Provided records -
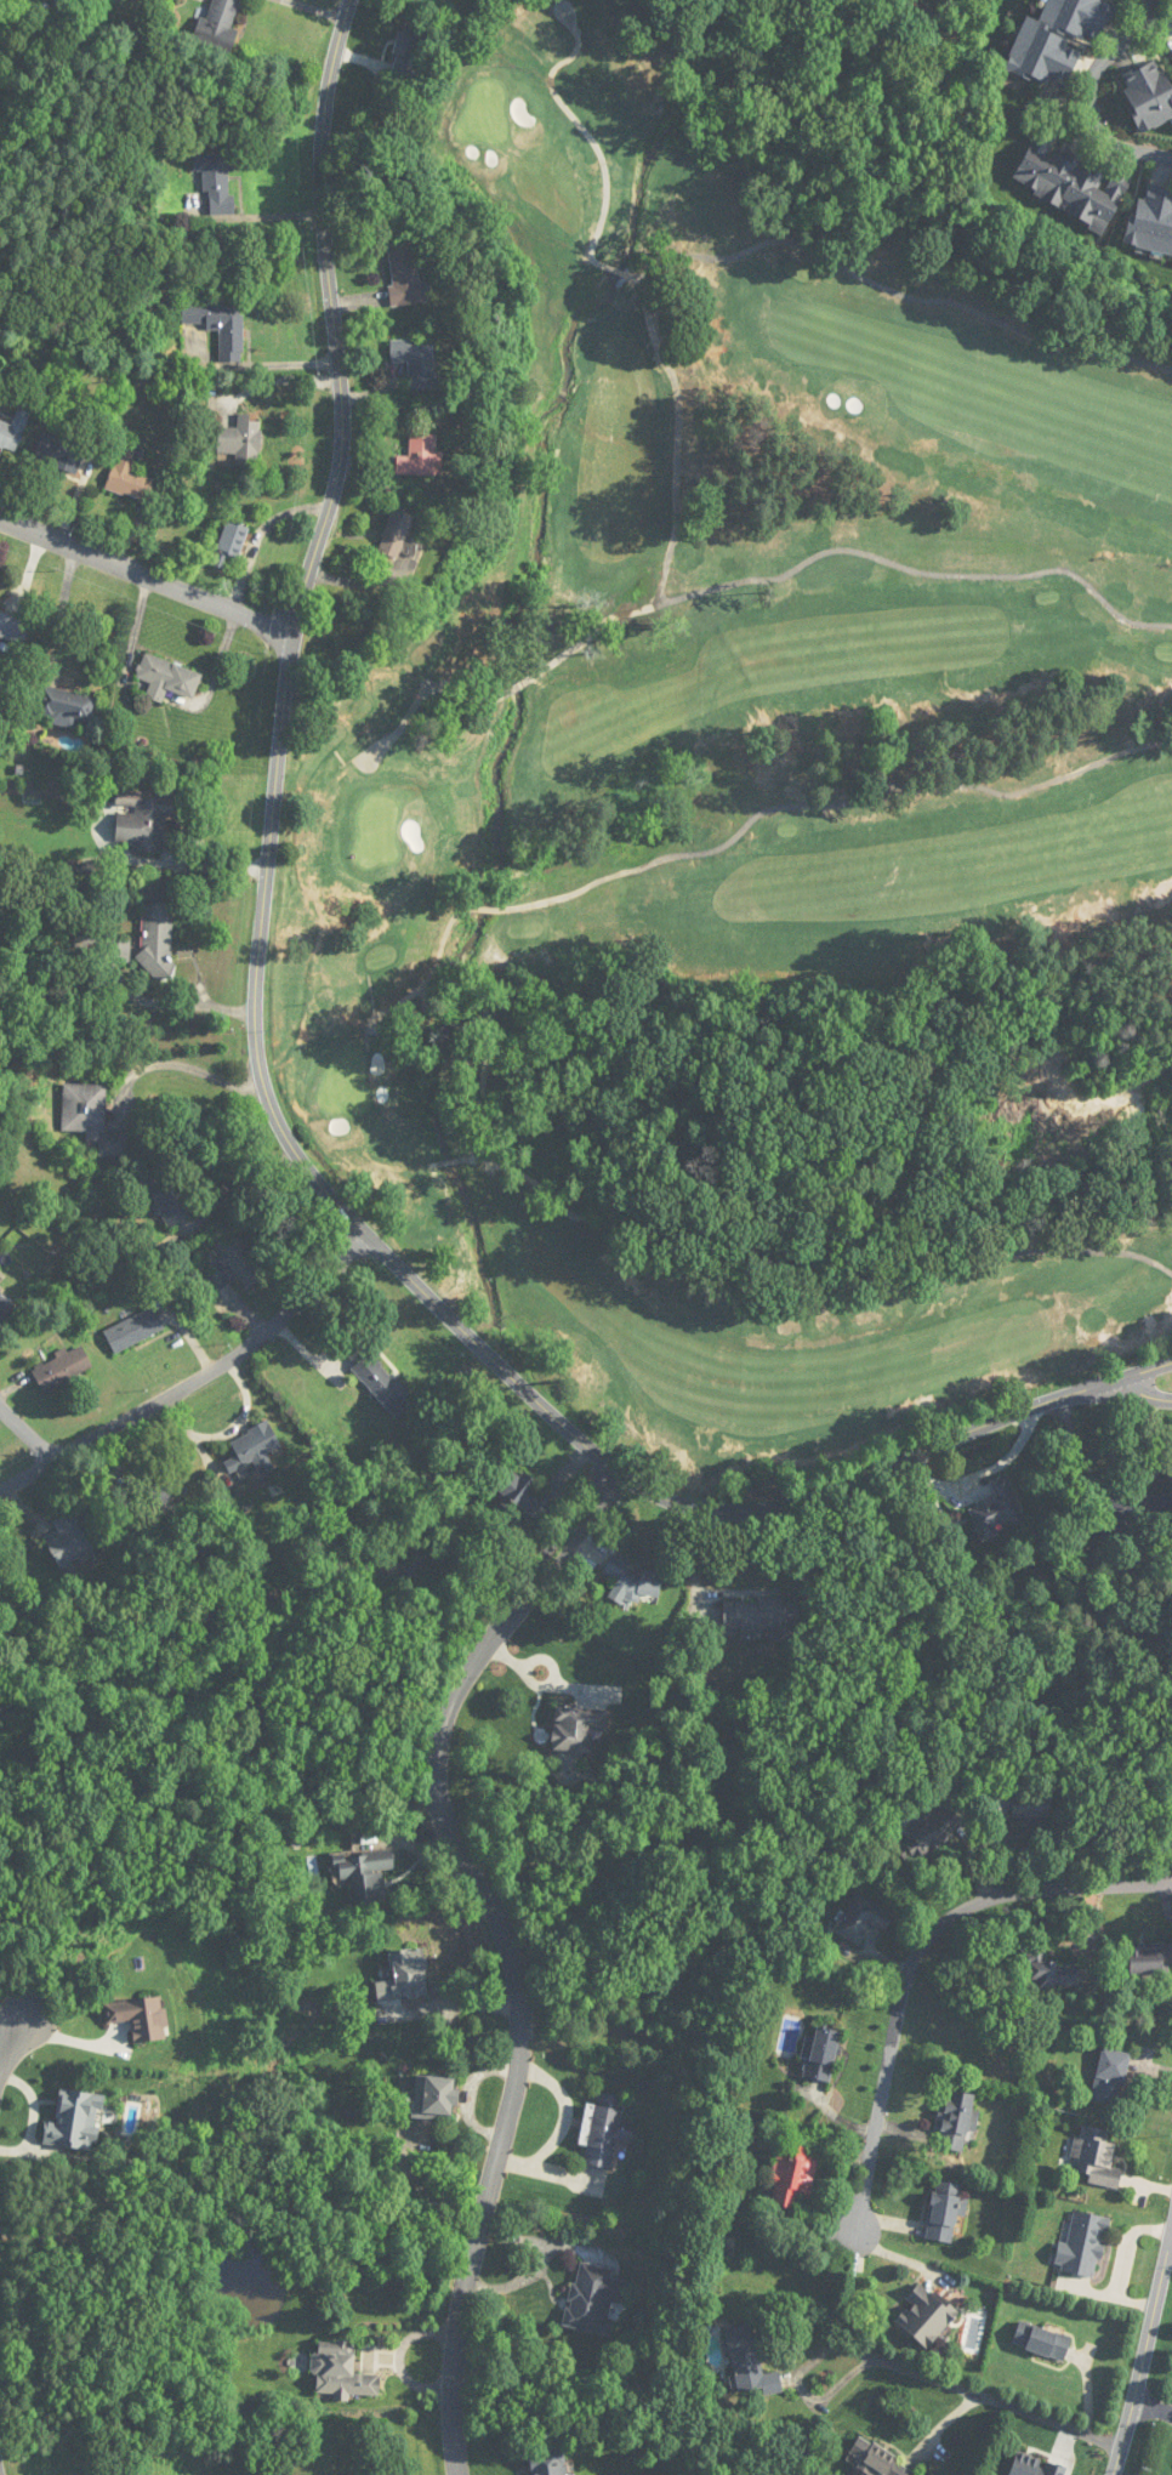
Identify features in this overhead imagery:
building: (220, 23)
building: (1059, 39)
building: (409, 50)
building: (1151, 92)
road: (1091, 96)
building: (216, 181)
building: (1069, 181)
building: (1152, 221)
building: (404, 273)
building: (220, 327)
building: (417, 362)
building: (13, 432)
building: (240, 440)
building: (60, 451)
building: (421, 458)
building: (129, 475)
building: (395, 535)
building: (229, 546)
road: (146, 577)
road: (62, 608)
building: (167, 680)
building: (65, 705)
building: (144, 819)
park: (756, 830)
building: (157, 940)
building: (117, 951)
road: (188, 1005)
road: (179, 1063)
road: (268, 1091)
building: (91, 1118)
building: (165, 1197)
building: (240, 1260)
building: (215, 1282)
building: (4, 1306)
building: (134, 1330)
building: (62, 1368)
building: (378, 1378)
road: (196, 1382)
road: (1144, 1391)
road: (29, 1434)
building: (254, 1448)
building: (522, 1494)
building: (1139, 1505)
building: (996, 1509)
building: (69, 1541)
building: (634, 1582)
building: (752, 1614)
building: (577, 1728)
building: (996, 1805)
building: (1030, 1805)
building: (930, 1833)
building: (364, 1875)
building: (861, 1919)
road: (505, 1939)
road: (920, 1952)
building: (1150, 1959)
building: (1048, 1970)
building: (404, 1976)
road: (446, 2019)
road: (76, 2040)
road: (8, 2042)
building: (820, 2055)
building: (1109, 2076)
building: (434, 2098)
building: (954, 2121)
building: (604, 2129)
building: (1095, 2157)
building: (792, 2176)
building: (944, 2212)
road: (1169, 2220)
building: (1083, 2245)
building: (593, 2299)
building: (926, 2315)
building: (1042, 2341)
road: (1145, 2341)
building: (748, 2363)
building: (340, 2371)
road: (996, 2400)
road: (1151, 2405)
building: (879, 2459)
building: (547, 2462)
building: (1035, 2466)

How to complete this task - All of the lines above must be printed again exactly, and no picture may appear in the copy.

Result for this exercise -
Identify features in this overhead imagery:
building: (220, 23)
building: (1059, 39)
building: (409, 50)
building: (1151, 92)
road: (1091, 96)
building: (216, 181)
building: (1069, 181)
building: (1152, 221)
building: (404, 273)
building: (220, 327)
building: (417, 362)
building: (13, 432)
building: (240, 440)
building: (60, 451)
building: (421, 458)
building: (129, 475)
building: (395, 535)
building: (229, 546)
road: (146, 577)
road: (62, 608)
building: (167, 680)
building: (65, 705)
building: (144, 819)
park: (756, 830)
building: (157, 940)
building: (117, 951)
road: (188, 1005)
road: (179, 1063)
road: (268, 1091)
building: (91, 1118)
building: (165, 1197)
building: (240, 1260)
building: (215, 1282)
building: (4, 1306)
building: (134, 1330)
building: (62, 1368)
building: (378, 1378)
road: (196, 1382)
road: (1144, 1391)
road: (29, 1434)
building: (254, 1448)
building: (522, 1494)
building: (1139, 1505)
building: (996, 1509)
building: (69, 1541)
building: (634, 1582)
building: (752, 1614)
building: (577, 1728)
building: (996, 1805)
building: (1030, 1805)
building: (930, 1833)
building: (364, 1875)
building: (861, 1919)
road: (505, 1939)
road: (920, 1952)
building: (1150, 1959)
building: (1048, 1970)
building: (404, 1976)
road: (446, 2019)
road: (76, 2040)
road: (8, 2042)
building: (820, 2055)
building: (1109, 2076)
building: (434, 2098)
building: (954, 2121)
building: (604, 2129)
building: (1095, 2157)
building: (792, 2176)
building: (944, 2212)
road: (1169, 2220)
building: (1083, 2245)
building: (593, 2299)
building: (926, 2315)
building: (1042, 2341)
road: (1145, 2341)
building: (748, 2363)
building: (340, 2371)
road: (996, 2400)
road: (1151, 2405)
building: (879, 2459)
building: (547, 2462)
building: (1035, 2466)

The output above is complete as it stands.